======== Data block

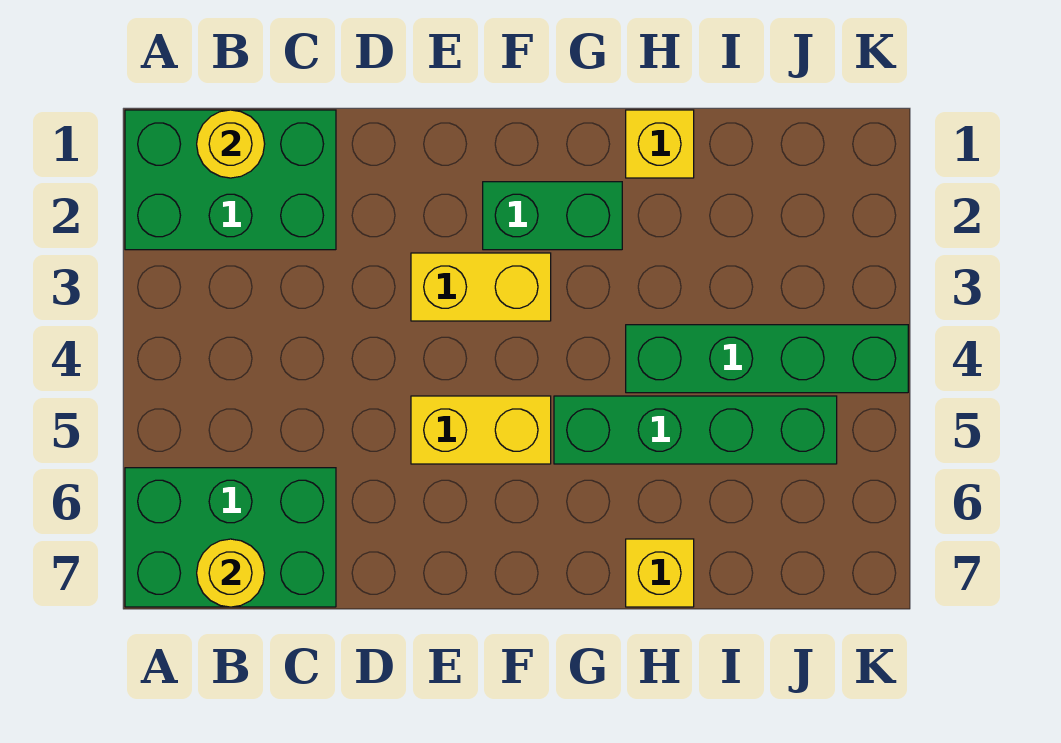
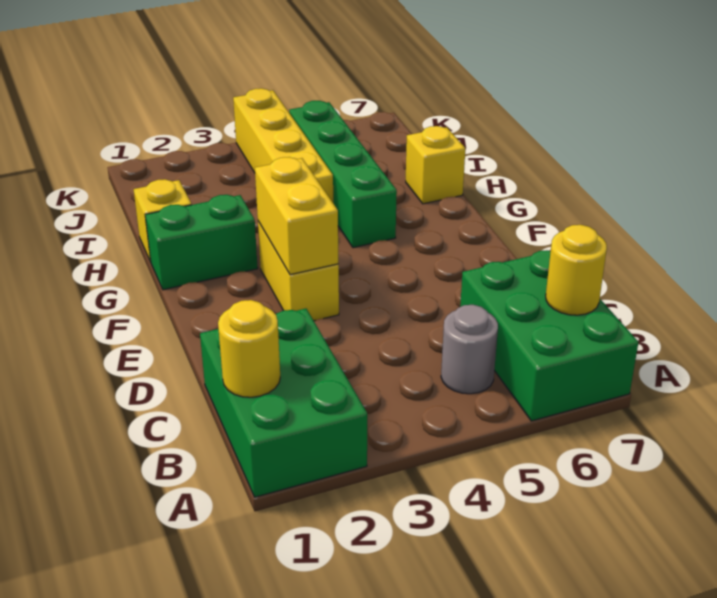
none -> grey round brick B5 level 1
yellow brick E5:F5 level 1 -> yellow brick E3:F3 level 2
green brick F2:G2 level 1 -> green brick G1:G2 level 1
green brick H4:K4 level 1 -> yellow brick H4:K4 level 1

================

What needs to be done: The answer must be all the lines above that hold the word "yellow".

Output of the task:
yellow brick E5:F5 level 1 -> yellow brick E3:F3 level 2
green brick H4:K4 level 1 -> yellow brick H4:K4 level 1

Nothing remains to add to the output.